§ TASK DESCRIPTION
Repeat the lines of the data that follow, please, starting at the first and stopping after the one with "Q4: NPN (B VB2, C".

(Revision comparison data)
━━━━━━━━━━

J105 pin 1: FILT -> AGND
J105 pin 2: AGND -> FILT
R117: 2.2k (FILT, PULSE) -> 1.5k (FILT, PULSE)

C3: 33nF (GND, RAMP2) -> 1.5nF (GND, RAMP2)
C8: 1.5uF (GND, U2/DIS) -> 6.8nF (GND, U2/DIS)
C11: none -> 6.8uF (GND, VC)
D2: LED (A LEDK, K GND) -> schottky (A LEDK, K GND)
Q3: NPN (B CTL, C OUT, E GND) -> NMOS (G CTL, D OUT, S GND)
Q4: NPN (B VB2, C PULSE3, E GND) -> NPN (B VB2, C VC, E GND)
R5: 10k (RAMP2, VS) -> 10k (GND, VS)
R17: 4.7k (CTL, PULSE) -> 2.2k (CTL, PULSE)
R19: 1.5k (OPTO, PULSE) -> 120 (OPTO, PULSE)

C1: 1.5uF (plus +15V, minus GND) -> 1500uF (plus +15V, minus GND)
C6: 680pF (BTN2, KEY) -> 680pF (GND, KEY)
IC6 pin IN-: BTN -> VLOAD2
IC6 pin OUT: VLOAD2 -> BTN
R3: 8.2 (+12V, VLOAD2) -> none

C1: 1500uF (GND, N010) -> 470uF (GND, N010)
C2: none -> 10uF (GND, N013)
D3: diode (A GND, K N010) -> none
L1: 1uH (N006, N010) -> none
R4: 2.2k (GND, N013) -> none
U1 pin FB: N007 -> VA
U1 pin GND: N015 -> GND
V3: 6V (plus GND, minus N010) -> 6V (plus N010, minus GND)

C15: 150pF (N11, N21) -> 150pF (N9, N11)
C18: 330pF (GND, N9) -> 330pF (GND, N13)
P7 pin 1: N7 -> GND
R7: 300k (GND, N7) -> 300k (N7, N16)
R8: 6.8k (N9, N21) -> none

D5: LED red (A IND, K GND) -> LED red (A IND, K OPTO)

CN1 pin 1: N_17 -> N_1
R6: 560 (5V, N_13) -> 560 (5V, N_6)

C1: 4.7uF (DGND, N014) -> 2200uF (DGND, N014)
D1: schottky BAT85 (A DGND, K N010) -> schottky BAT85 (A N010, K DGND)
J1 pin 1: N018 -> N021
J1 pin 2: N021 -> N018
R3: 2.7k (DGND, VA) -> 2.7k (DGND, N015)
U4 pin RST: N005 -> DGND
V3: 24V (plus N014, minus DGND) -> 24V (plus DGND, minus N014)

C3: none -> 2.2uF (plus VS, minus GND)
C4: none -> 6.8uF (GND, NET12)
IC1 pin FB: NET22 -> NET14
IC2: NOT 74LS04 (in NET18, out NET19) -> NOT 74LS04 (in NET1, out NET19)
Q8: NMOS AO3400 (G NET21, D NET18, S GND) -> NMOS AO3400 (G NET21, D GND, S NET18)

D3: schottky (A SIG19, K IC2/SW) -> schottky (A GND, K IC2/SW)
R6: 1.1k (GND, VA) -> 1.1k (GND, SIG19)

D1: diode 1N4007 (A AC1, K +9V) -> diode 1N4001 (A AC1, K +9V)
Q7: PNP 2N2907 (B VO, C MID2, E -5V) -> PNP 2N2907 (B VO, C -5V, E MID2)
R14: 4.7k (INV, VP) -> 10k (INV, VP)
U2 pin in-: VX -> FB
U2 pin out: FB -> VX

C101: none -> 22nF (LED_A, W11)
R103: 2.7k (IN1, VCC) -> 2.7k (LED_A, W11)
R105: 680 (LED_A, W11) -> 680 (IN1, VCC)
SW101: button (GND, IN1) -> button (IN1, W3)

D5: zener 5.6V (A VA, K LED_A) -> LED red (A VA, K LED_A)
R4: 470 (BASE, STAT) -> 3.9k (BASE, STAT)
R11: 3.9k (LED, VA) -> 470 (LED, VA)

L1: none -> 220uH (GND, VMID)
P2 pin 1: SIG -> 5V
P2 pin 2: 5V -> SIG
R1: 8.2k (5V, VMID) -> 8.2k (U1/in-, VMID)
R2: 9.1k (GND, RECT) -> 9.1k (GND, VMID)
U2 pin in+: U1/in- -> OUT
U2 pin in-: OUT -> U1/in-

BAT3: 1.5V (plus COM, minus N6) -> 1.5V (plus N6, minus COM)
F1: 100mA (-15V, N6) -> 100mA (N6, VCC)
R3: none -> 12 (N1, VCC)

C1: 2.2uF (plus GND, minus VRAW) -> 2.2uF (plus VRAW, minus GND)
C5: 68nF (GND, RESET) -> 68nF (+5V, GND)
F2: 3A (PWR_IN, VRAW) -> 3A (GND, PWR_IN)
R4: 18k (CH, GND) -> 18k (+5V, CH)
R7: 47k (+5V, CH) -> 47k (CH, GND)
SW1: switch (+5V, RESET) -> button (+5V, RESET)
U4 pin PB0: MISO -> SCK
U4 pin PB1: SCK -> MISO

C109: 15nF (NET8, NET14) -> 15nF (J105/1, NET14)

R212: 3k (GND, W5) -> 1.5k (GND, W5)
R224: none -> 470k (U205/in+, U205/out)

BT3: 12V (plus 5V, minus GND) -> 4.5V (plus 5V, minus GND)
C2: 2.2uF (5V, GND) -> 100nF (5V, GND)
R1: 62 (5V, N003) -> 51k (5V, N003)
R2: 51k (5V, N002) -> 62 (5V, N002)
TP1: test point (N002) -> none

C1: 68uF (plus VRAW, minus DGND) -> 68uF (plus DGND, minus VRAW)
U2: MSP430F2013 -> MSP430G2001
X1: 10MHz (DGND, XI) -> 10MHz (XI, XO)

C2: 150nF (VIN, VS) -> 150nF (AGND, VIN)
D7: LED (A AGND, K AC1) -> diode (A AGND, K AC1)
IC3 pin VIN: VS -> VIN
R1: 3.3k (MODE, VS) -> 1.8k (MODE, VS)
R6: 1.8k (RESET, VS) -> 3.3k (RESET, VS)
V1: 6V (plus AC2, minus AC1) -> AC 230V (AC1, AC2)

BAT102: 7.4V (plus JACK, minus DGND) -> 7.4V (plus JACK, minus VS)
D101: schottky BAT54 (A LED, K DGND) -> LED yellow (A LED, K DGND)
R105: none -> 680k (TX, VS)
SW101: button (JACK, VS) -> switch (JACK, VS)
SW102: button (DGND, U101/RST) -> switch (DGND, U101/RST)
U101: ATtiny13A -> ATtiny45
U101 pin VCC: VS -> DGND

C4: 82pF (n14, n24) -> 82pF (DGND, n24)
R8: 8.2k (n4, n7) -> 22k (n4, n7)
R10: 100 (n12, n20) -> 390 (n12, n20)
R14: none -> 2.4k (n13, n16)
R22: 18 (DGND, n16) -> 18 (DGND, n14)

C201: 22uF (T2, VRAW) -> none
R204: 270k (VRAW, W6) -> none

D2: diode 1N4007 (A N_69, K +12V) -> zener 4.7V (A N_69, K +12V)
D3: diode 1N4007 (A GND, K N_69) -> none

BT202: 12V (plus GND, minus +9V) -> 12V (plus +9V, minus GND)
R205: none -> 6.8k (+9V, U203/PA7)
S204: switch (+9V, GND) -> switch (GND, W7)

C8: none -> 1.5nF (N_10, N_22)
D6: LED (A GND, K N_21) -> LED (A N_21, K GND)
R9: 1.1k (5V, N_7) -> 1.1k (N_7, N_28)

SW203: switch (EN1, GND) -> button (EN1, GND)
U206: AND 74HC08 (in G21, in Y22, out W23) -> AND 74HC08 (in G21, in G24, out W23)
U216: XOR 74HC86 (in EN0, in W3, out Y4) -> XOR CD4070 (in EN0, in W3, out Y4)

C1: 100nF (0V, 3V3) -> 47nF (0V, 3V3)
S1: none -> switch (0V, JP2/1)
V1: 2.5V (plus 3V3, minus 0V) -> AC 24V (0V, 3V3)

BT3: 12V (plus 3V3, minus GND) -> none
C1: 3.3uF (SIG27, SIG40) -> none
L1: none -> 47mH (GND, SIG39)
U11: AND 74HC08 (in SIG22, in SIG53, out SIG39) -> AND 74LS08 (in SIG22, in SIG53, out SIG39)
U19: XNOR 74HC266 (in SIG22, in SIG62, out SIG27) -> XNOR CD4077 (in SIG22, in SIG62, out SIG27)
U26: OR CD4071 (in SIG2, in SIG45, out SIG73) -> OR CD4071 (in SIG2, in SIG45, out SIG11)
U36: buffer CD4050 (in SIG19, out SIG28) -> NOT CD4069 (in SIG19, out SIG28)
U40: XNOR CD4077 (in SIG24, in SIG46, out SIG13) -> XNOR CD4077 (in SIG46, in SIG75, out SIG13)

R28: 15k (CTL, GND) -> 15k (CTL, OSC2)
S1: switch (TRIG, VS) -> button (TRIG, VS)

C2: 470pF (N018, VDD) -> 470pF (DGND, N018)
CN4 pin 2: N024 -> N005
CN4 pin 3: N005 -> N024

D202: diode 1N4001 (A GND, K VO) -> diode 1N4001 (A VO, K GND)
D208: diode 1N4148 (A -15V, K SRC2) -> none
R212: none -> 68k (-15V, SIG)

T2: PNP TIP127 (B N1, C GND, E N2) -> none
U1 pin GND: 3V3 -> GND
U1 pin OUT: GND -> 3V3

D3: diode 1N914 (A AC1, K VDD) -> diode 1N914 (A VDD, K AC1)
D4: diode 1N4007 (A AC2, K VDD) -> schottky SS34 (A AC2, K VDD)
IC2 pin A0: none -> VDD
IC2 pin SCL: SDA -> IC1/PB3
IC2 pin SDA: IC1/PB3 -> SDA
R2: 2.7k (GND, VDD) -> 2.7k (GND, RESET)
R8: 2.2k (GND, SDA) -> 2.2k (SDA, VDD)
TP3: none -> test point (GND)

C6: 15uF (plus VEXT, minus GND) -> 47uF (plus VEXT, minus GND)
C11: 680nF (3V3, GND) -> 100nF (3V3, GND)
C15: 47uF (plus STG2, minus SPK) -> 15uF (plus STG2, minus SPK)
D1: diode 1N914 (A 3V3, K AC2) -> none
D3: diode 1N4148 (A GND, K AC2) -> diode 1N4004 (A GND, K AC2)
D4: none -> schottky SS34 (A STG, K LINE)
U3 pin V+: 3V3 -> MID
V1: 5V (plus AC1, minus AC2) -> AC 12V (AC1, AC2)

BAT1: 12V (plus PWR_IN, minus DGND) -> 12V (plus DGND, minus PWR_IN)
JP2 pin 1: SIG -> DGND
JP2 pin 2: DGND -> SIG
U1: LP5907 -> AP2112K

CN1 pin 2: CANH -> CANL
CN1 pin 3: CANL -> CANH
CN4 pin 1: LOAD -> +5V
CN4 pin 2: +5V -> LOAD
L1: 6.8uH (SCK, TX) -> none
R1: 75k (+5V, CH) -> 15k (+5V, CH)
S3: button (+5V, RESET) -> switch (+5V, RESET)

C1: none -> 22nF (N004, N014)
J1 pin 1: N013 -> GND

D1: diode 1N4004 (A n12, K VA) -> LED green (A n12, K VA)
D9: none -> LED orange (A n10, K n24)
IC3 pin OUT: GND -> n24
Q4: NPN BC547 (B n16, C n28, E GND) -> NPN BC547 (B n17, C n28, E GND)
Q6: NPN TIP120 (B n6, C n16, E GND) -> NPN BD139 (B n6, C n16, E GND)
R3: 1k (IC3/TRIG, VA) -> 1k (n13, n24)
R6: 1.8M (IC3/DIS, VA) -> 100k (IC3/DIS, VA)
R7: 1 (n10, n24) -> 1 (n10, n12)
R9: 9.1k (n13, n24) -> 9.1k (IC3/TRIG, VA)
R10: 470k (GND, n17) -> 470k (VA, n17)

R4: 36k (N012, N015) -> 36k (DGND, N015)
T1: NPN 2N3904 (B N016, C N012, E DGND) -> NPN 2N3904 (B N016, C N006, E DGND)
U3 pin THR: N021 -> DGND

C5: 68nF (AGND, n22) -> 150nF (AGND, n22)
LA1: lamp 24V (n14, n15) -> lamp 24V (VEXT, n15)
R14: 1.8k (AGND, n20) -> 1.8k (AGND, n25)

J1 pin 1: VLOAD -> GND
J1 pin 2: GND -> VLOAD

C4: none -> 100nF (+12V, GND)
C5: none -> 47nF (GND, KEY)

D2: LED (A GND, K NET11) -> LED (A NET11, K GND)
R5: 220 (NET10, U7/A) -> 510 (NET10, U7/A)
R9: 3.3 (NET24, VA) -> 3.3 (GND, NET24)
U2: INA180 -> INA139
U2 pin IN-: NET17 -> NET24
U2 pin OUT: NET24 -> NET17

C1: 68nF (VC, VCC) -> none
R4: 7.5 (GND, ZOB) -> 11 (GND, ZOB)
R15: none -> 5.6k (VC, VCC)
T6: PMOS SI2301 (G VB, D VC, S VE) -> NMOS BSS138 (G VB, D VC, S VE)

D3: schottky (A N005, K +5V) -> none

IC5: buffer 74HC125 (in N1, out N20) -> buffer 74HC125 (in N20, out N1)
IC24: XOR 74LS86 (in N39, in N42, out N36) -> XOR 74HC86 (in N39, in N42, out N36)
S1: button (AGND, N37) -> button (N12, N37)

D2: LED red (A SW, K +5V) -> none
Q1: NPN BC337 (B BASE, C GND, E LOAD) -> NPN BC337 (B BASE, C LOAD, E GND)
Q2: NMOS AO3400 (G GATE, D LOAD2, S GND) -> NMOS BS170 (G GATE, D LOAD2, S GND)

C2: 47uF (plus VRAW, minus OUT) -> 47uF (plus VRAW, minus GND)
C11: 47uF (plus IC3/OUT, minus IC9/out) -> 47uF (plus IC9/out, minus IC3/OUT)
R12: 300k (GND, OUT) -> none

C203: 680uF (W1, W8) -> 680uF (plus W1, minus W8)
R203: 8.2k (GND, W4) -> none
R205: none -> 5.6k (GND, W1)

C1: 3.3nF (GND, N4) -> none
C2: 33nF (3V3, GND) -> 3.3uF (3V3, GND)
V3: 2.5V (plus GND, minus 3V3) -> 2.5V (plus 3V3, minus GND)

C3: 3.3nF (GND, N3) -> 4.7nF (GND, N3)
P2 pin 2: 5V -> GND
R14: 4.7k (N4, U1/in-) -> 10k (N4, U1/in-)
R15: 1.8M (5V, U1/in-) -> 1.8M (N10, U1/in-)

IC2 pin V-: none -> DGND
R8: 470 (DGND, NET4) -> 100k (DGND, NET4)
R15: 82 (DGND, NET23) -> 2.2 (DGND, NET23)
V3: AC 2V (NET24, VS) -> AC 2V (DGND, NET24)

━━━━━━━━━━

§ ANSWER SPACE
J105 pin 1: FILT -> AGND
J105 pin 2: AGND -> FILT
R117: 2.2k (FILT, PULSE) -> 1.5k (FILT, PULSE)

C3: 33nF (GND, RAMP2) -> 1.5nF (GND, RAMP2)
C8: 1.5uF (GND, U2/DIS) -> 6.8nF (GND, U2/DIS)
C11: none -> 6.8uF (GND, VC)
D2: LED (A LEDK, K GND) -> schottky (A LEDK, K GND)
Q3: NPN (B CTL, C OUT, E GND) -> NMOS (G CTL, D OUT, S GND)
Q4: NPN (B VB2, C PULSE3, E GND) -> NPN (B VB2, C VC, E GND)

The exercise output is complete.